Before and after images

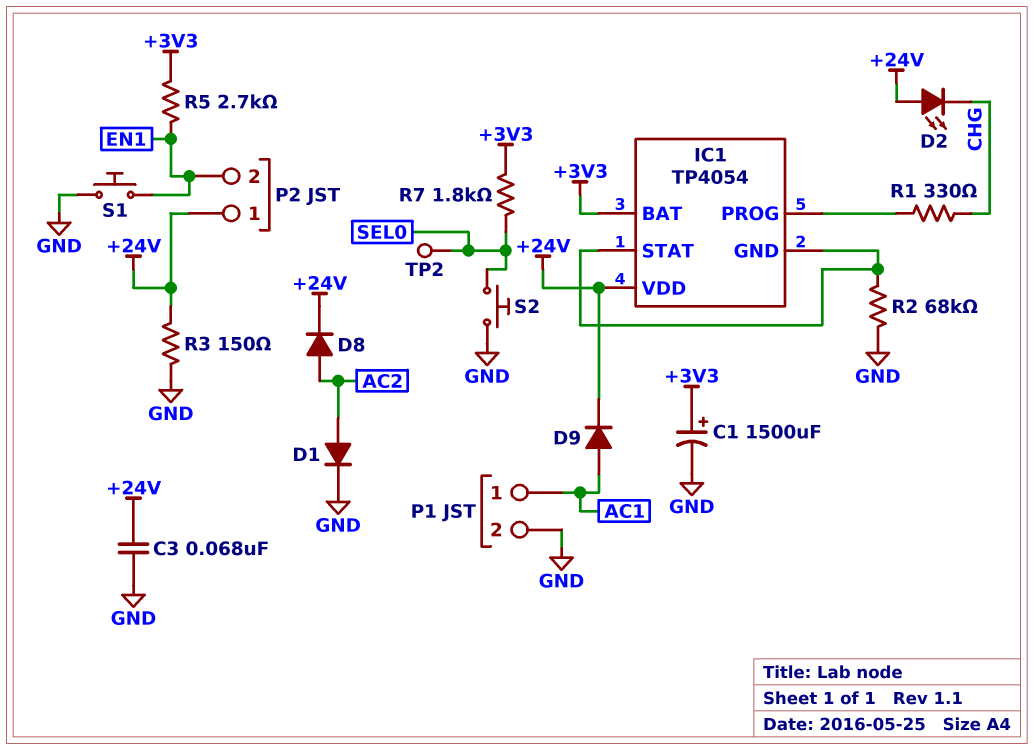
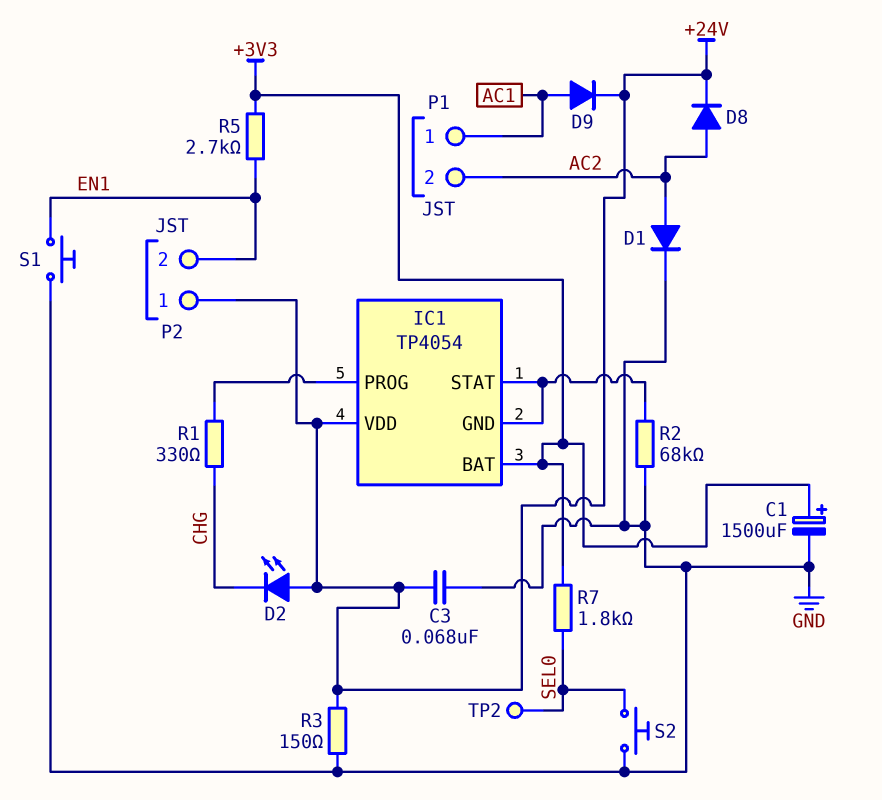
P1 pin 2: GND -> AC2

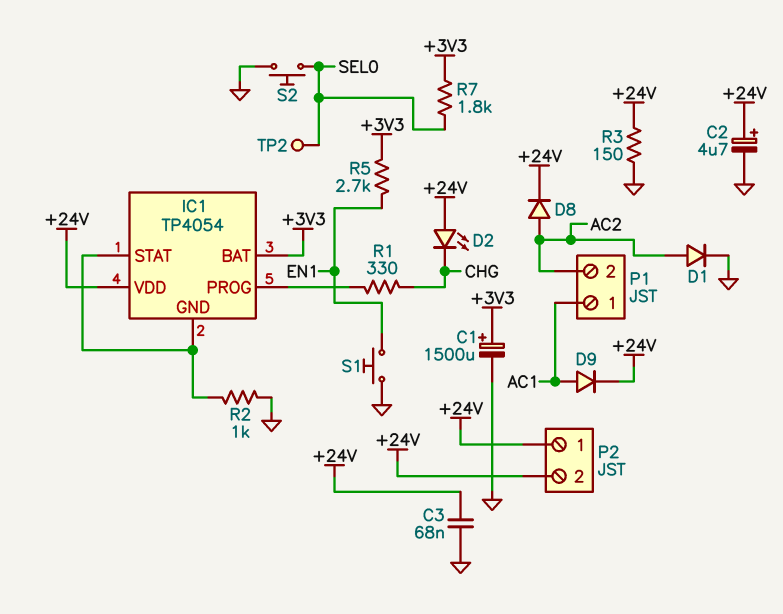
C2: none -> 4.7uF (plus +24V, minus GND)
P2 pin 2: EN1 -> +24V
R2: 68k (GND, IC1/GND) -> 1k (GND, IC1/GND)

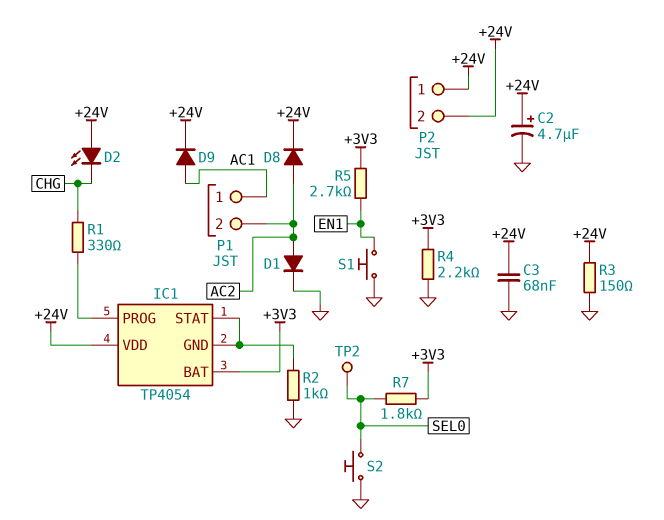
C1: 1500uF (plus +3V3, minus GND) -> none
R4: none -> 2.2k (+3V3, GND)

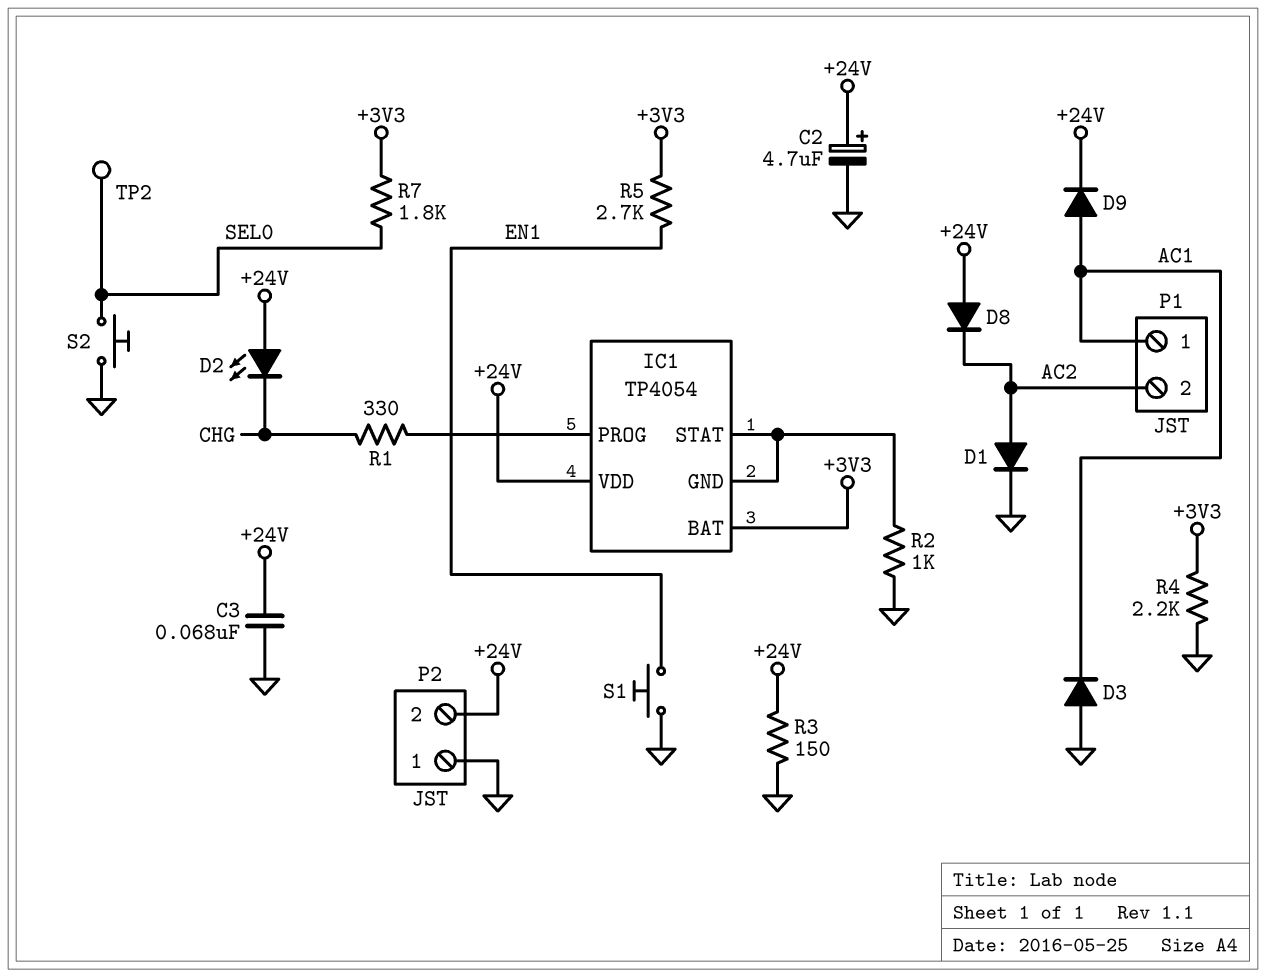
D3: none -> diode (A GND, K AC1)
D8: diode (A AC2, K +24V) -> diode (A +24V, K AC2)
P2 pin 1: +24V -> GND

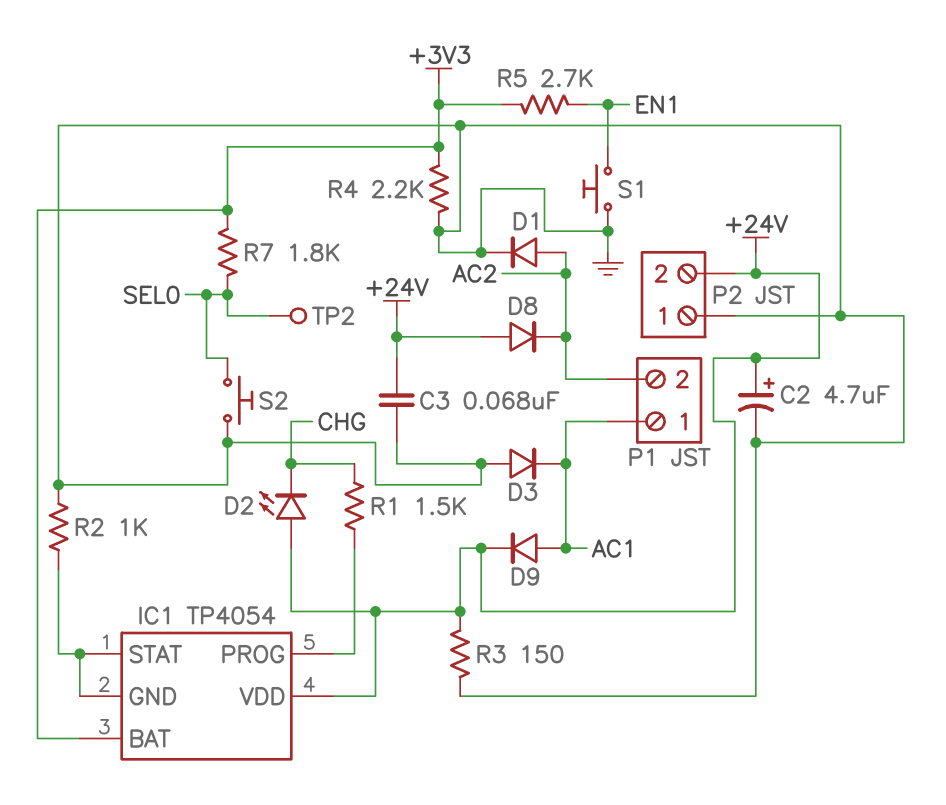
R1: 330 (CHG, IC1/PROG) -> 1.5k (CHG, IC1/PROG)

The task:
Using the data above, show each line where "none" occurs.

Solution for this task:
C2: none -> 4.7uF (plus +24V, minus GND)
C1: 1500uF (plus +3V3, minus GND) -> none
R4: none -> 2.2k (+3V3, GND)
D3: none -> diode (A GND, K AC1)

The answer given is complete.